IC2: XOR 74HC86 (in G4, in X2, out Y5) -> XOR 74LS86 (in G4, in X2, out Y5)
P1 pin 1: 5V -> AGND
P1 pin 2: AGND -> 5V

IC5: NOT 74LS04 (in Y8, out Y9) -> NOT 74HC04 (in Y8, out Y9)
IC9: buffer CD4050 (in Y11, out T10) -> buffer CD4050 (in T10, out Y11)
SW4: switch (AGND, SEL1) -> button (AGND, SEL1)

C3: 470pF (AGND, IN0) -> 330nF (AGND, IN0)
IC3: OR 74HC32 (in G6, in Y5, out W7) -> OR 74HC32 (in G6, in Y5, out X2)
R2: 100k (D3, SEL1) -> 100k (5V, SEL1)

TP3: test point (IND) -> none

-=-=-=-=-

**ASSIGNMENT**
Write out the entire listing above once more. Keep it exact.

**WRITTEN RESPONSE**
IC2: XOR 74HC86 (in G4, in X2, out Y5) -> XOR 74LS86 (in G4, in X2, out Y5)
P1 pin 1: 5V -> AGND
P1 pin 2: AGND -> 5V

IC5: NOT 74LS04 (in Y8, out Y9) -> NOT 74HC04 (in Y8, out Y9)
IC9: buffer CD4050 (in Y11, out T10) -> buffer CD4050 (in T10, out Y11)
SW4: switch (AGND, SEL1) -> button (AGND, SEL1)

C3: 470pF (AGND, IN0) -> 330nF (AGND, IN0)
IC3: OR 74HC32 (in G6, in Y5, out W7) -> OR 74HC32 (in G6, in Y5, out X2)
R2: 100k (D3, SEL1) -> 100k (5V, SEL1)

TP3: test point (IND) -> none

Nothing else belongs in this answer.